[Coordinate-based change listings]
= Beginning of Section =

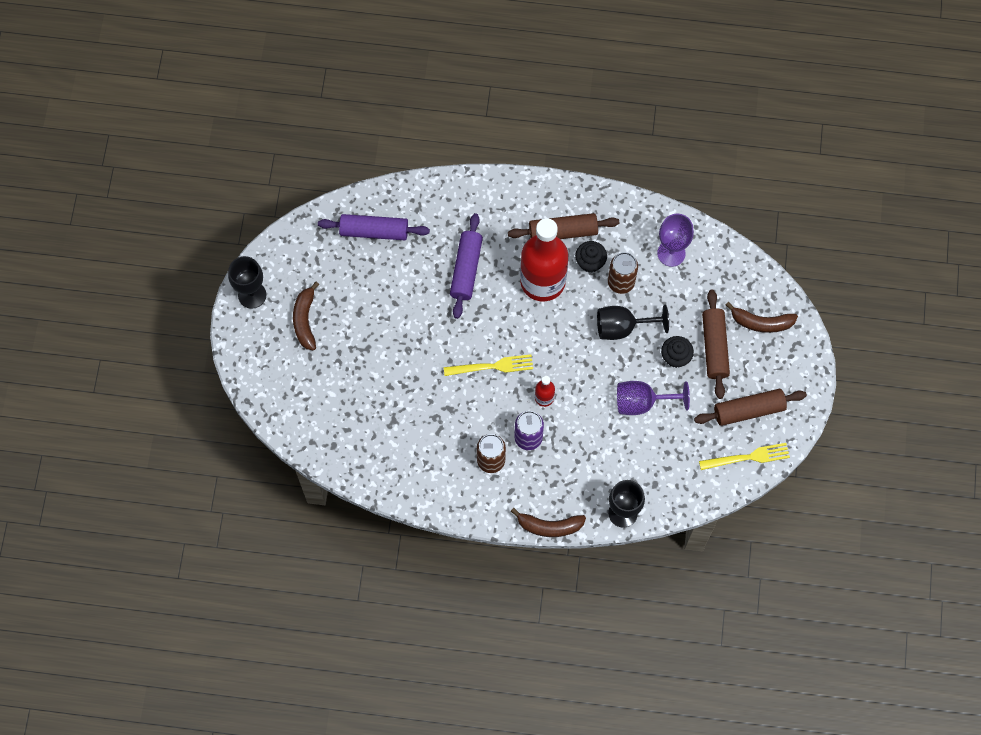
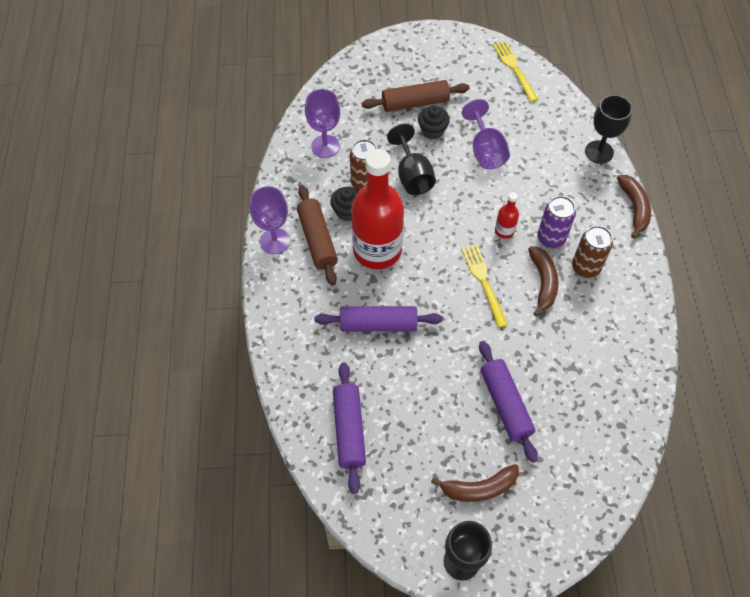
camera: 100 degrees left, 10 degrees down
(371, 357) = (505, 404): none -> purple rolling pin
(568, 195) = (275, 241): none -> purple goblet
(748, 410) = (470, 72): brown rolling pin -> none
(761, 322) = (382, 72): brown banana -> brown banana (543, 282)

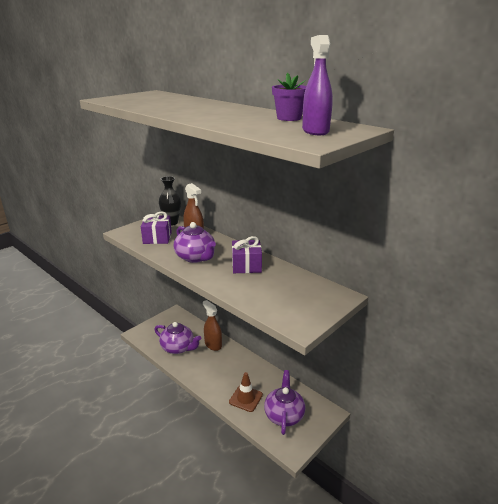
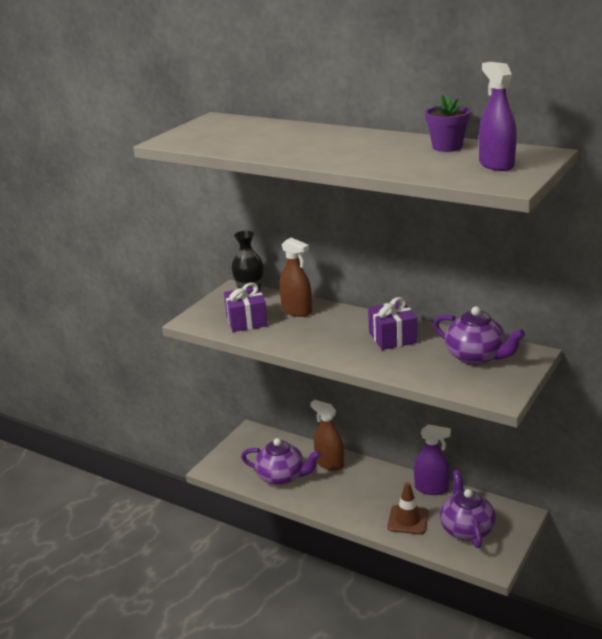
camera: 10 degrees left, 0 degrees up
(195, 257) = (319, 338): purple teapot -> purple teapot (476, 357)
(272, 377) = (431, 488): none -> purple spray bottle

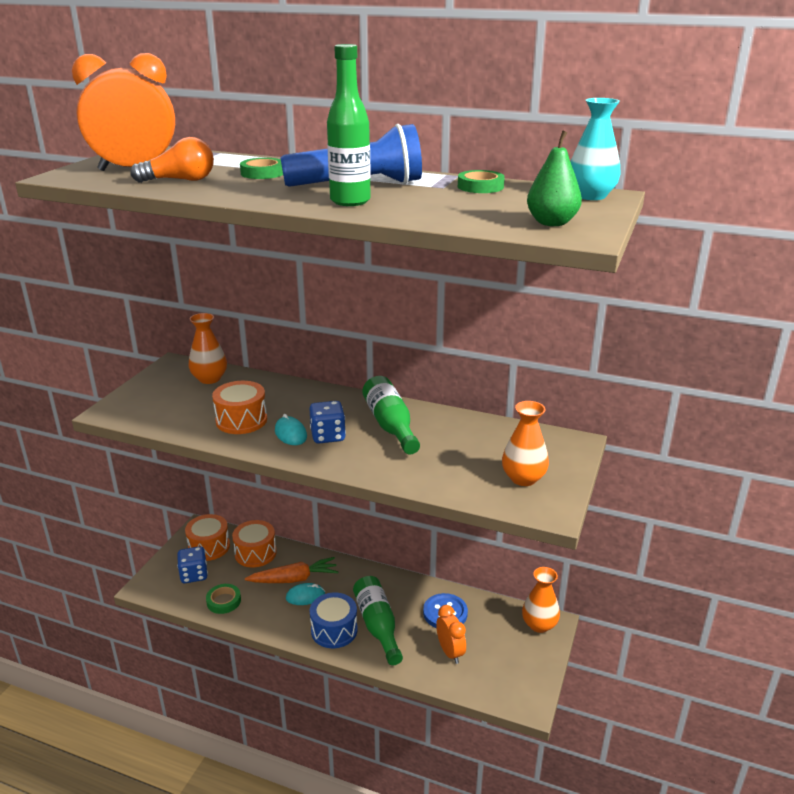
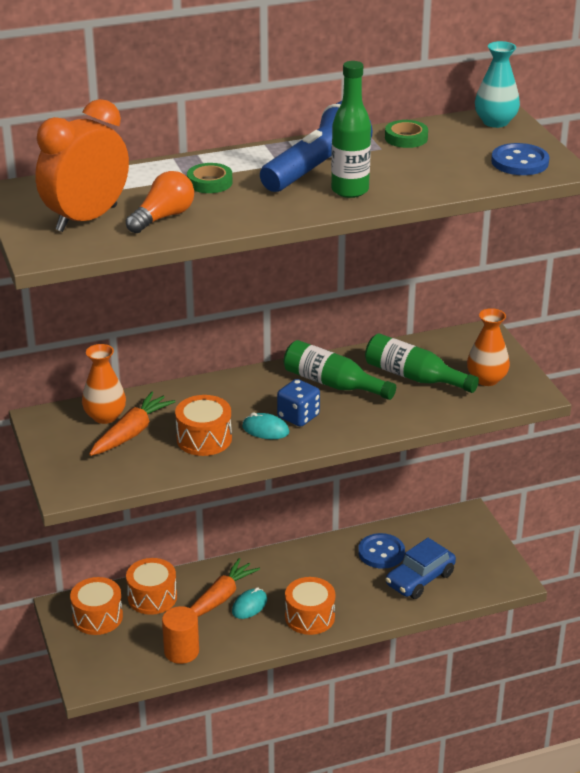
camera: 40 degrees left, 5 degrees up
(194, 575) = (120, 647): blue dice -> none
(206, 395) = (131, 433): none -> orange carrot
(224, 601) = (181, 651): green tape -> orange cylinder
(334, 630) = (309, 617): blue drum -> orange drum
(377, 625) = (340, 592): green bottle -> green bottle (414, 377)
(450, 652) = (420, 579): orange clock -> blue car
(539, 625) = (461, 521): orange vase -> none
(551, 223) = (519, 162): green pear -> blue button

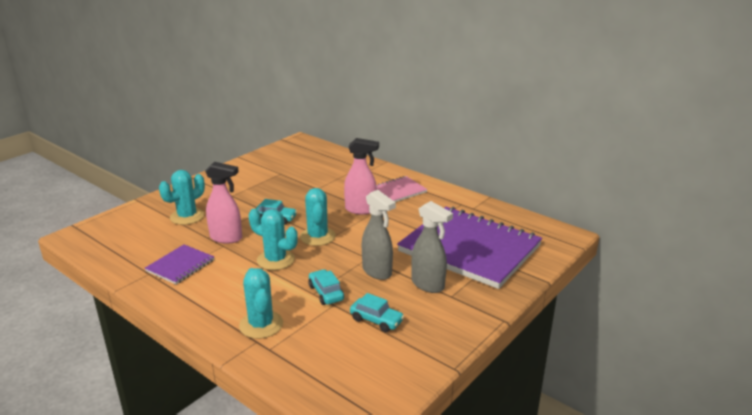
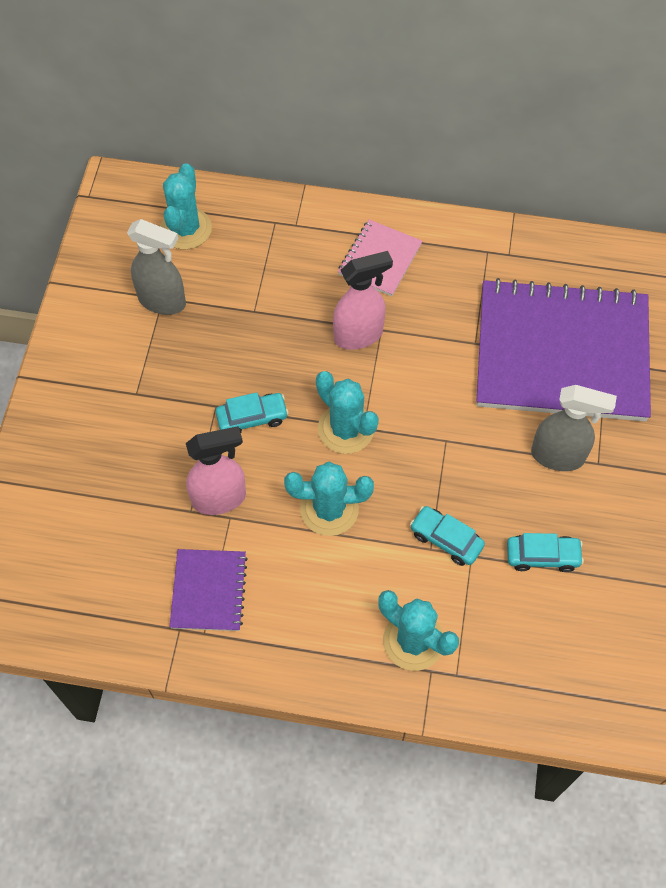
camera: 30 degrees left, 35 degrees up
(187, 216) = (115, 480): turquoise cactus -> turquoise cactus (186, 229)
(377, 272) = (479, 463): grey spray bottle -> grey spray bottle (162, 301)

= End of Section =

After dropping the pictures, reproduce exactly the lines from the first line of the entries through the line containing "(195, 257) = (319, 338): purple", both included.

camera: 100 degrees left, 10 degrees down
(371, 357) = (505, 404): none -> purple rolling pin
(568, 195) = (275, 241): none -> purple goblet
(748, 410) = (470, 72): brown rolling pin -> none
(761, 322) = (382, 72): brown banana -> brown banana (543, 282)

camera: 10 degrees left, 0 degrees up
(195, 257) = (319, 338): purple teapot -> purple teapot (476, 357)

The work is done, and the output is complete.